▶ INSTRUCTIONS FOR THE TASK
From the data that follows, print exactly the lines starting at the one containing "U1 pin GP2: N_1 -> N_4" and ending at the one containing "R228: 470 (AGND, N_14) -> 22k (AGND, N_14)"; include both of them and nothing more.

▶ SUPPLIED MATERIAL
————

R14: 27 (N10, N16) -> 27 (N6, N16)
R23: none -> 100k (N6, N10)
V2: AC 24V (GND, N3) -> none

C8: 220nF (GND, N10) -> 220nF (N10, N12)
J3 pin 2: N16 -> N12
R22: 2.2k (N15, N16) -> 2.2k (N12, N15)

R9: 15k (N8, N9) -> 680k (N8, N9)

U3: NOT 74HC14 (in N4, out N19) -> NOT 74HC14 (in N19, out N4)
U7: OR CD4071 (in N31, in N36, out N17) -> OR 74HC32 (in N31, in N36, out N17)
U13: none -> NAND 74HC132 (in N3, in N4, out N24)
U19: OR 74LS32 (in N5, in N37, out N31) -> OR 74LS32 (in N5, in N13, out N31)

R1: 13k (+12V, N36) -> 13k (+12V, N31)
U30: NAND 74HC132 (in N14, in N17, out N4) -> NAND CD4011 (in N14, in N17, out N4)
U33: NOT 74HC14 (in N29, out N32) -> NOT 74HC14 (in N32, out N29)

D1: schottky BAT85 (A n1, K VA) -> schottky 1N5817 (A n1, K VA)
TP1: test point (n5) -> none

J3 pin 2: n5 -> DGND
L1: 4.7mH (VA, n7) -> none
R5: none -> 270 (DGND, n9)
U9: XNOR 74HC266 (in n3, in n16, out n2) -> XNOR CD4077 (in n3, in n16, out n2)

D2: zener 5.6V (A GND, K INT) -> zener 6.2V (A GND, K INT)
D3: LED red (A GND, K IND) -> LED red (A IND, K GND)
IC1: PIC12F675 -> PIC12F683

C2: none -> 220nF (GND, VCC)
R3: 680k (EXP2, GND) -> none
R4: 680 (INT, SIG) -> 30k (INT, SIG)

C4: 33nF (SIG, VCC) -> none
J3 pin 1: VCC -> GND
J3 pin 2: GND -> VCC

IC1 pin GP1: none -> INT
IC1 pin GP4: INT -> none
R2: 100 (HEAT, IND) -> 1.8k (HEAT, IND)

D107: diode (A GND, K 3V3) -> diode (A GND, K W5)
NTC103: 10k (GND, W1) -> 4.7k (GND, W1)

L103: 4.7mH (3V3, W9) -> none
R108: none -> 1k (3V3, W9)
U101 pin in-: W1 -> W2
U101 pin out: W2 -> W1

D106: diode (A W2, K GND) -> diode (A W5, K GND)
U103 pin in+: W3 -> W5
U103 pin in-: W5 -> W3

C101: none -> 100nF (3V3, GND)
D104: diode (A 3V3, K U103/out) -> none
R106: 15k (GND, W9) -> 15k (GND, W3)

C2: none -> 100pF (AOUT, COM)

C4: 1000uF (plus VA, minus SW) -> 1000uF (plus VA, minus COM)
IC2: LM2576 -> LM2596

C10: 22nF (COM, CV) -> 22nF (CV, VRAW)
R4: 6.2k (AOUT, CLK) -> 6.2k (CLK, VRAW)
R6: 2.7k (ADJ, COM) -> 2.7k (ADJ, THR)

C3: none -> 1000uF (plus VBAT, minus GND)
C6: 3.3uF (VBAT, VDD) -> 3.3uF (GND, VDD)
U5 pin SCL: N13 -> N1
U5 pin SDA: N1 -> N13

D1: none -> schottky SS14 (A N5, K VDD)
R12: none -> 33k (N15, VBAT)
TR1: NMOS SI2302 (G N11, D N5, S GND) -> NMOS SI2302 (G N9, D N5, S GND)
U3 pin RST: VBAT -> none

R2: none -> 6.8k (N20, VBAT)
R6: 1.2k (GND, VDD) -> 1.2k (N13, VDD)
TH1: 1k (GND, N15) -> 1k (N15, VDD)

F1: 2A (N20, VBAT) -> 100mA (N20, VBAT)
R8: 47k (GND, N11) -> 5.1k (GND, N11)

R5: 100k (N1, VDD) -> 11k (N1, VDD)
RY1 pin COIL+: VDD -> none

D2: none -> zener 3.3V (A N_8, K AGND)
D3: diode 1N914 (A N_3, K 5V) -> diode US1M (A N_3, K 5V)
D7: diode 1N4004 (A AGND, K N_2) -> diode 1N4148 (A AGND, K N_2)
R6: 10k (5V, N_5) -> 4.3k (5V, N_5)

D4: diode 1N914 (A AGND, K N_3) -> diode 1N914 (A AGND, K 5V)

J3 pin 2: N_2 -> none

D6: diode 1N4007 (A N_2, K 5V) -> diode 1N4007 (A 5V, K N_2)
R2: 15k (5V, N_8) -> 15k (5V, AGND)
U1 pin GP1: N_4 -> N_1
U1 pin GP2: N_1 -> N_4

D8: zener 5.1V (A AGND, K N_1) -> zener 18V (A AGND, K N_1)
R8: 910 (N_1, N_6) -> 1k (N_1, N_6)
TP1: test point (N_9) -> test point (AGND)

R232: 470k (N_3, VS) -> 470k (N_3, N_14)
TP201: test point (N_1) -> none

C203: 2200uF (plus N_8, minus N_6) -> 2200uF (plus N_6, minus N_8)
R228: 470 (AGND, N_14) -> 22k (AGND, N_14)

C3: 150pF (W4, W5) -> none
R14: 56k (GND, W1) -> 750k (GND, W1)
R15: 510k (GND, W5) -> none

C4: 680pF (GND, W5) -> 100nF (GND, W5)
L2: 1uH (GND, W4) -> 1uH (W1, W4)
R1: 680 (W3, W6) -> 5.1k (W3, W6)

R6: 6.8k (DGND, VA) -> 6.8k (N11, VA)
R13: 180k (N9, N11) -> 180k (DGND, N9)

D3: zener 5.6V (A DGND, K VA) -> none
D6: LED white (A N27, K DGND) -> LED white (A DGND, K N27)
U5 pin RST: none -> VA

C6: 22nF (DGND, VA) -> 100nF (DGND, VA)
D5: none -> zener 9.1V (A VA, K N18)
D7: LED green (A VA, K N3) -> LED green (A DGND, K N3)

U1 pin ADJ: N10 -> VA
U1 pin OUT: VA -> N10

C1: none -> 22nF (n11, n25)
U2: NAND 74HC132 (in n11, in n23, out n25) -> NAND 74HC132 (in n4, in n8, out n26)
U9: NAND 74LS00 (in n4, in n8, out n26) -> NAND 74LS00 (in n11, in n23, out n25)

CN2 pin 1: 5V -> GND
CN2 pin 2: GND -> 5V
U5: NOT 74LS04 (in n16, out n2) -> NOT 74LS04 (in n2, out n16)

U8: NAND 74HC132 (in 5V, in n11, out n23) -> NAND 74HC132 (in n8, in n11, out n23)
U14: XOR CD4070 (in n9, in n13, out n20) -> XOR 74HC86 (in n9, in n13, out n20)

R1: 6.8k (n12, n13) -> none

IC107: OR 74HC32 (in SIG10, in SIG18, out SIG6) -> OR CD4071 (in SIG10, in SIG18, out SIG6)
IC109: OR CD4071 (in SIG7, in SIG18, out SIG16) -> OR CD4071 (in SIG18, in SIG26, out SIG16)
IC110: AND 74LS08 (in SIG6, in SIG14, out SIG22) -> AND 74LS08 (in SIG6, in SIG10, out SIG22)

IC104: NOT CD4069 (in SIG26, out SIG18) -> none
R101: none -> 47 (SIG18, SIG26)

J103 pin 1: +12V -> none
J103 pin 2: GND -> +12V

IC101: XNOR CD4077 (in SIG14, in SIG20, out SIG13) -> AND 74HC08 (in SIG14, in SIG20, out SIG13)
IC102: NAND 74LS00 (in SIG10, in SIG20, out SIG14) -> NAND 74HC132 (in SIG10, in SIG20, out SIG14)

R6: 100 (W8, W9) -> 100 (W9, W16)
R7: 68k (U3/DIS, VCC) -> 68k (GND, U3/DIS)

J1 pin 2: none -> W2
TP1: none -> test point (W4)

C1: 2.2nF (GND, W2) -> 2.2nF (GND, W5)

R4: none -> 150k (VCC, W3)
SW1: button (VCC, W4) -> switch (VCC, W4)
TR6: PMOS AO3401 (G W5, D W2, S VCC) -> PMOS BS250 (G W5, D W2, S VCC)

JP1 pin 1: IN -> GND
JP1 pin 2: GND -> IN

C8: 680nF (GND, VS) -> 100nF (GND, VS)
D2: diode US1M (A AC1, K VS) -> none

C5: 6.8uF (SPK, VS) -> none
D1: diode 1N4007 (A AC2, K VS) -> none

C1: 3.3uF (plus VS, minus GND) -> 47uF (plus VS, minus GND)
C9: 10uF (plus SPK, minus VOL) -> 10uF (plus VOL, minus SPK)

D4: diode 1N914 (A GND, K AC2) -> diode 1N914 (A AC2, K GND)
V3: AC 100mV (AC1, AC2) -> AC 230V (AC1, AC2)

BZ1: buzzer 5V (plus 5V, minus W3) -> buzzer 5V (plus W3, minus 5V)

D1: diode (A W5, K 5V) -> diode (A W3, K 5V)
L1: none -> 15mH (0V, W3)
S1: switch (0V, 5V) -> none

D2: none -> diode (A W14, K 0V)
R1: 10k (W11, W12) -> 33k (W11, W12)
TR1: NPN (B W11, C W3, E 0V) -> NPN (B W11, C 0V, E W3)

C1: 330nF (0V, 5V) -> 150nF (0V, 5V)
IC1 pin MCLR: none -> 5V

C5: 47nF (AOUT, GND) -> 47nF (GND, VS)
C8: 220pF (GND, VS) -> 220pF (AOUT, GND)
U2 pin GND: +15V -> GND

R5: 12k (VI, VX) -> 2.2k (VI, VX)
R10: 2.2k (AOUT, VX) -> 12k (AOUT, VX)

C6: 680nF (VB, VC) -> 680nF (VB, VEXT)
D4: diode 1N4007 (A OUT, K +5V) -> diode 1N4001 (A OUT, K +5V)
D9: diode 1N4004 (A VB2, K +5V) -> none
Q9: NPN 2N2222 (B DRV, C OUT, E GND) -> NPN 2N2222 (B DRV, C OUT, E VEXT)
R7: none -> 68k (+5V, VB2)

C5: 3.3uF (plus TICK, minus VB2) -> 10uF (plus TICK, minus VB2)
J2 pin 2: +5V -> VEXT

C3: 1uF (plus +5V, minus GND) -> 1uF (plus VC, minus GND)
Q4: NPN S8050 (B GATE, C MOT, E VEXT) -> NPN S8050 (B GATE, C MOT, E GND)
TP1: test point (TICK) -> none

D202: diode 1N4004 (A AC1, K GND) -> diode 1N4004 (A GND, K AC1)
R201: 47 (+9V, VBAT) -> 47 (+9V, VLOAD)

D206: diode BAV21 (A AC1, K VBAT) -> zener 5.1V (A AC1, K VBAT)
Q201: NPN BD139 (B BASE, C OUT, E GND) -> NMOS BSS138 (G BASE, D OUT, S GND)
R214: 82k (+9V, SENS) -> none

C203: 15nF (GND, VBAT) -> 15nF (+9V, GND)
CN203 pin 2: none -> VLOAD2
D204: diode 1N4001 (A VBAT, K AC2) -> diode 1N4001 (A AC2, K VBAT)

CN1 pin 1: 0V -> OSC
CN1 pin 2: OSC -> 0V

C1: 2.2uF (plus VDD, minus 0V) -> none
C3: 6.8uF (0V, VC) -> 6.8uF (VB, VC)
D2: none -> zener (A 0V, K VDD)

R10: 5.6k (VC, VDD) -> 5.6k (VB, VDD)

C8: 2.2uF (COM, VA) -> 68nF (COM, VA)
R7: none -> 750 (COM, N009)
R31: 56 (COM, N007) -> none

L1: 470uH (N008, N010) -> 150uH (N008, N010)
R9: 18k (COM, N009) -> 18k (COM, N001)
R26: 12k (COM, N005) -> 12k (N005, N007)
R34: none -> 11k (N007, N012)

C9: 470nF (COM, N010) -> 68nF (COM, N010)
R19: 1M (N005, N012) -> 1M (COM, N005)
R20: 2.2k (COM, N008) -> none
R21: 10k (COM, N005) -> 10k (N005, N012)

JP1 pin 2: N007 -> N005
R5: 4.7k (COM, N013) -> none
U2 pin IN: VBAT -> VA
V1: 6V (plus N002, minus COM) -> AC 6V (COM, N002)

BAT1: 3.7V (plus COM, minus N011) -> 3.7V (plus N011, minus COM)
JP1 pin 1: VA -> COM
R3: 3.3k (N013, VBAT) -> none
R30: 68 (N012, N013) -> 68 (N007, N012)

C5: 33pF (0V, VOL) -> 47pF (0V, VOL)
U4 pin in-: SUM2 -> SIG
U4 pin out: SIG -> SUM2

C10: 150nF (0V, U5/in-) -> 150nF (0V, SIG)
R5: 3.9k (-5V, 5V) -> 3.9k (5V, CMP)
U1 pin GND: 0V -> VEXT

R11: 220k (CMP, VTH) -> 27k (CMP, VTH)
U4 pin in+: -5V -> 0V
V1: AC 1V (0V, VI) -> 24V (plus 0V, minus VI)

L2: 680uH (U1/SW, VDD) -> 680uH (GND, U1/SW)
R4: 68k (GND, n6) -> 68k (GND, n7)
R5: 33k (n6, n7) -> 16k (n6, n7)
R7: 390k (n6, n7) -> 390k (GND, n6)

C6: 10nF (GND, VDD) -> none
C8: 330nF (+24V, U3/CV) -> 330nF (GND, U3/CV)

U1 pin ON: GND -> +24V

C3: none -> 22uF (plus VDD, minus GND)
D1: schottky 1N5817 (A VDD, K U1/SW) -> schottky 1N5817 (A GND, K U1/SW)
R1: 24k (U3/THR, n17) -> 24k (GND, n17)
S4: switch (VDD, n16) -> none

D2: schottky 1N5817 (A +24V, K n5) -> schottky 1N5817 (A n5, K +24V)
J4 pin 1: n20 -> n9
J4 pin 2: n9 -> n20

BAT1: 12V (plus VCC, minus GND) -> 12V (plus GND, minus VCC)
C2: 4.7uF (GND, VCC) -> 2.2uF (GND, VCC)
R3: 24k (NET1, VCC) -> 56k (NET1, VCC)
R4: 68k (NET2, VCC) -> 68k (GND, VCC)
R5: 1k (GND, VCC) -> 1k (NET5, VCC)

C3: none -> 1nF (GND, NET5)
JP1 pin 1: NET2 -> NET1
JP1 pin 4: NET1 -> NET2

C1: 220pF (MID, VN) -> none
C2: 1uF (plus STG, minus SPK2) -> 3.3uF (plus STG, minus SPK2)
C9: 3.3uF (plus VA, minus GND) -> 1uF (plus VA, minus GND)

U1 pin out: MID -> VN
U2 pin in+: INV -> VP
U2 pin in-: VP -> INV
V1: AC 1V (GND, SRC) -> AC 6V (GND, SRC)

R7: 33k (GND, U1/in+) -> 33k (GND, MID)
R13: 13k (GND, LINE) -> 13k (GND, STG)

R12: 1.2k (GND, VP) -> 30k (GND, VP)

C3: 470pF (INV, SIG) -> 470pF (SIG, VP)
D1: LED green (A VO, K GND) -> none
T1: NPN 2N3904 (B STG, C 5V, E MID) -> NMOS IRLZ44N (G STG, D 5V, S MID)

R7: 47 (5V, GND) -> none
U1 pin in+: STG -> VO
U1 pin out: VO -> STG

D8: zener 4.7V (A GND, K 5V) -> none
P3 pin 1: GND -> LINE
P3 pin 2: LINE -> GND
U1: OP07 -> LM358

————

▶ FINISHED TASK
U1 pin GP2: N_1 -> N_4

D8: zener 5.1V (A AGND, K N_1) -> zener 18V (A AGND, K N_1)
R8: 910 (N_1, N_6) -> 1k (N_1, N_6)
TP1: test point (N_9) -> test point (AGND)

R232: 470k (N_3, VS) -> 470k (N_3, N_14)
TP201: test point (N_1) -> none

C203: 2200uF (plus N_8, minus N_6) -> 2200uF (plus N_6, minus N_8)
R228: 470 (AGND, N_14) -> 22k (AGND, N_14)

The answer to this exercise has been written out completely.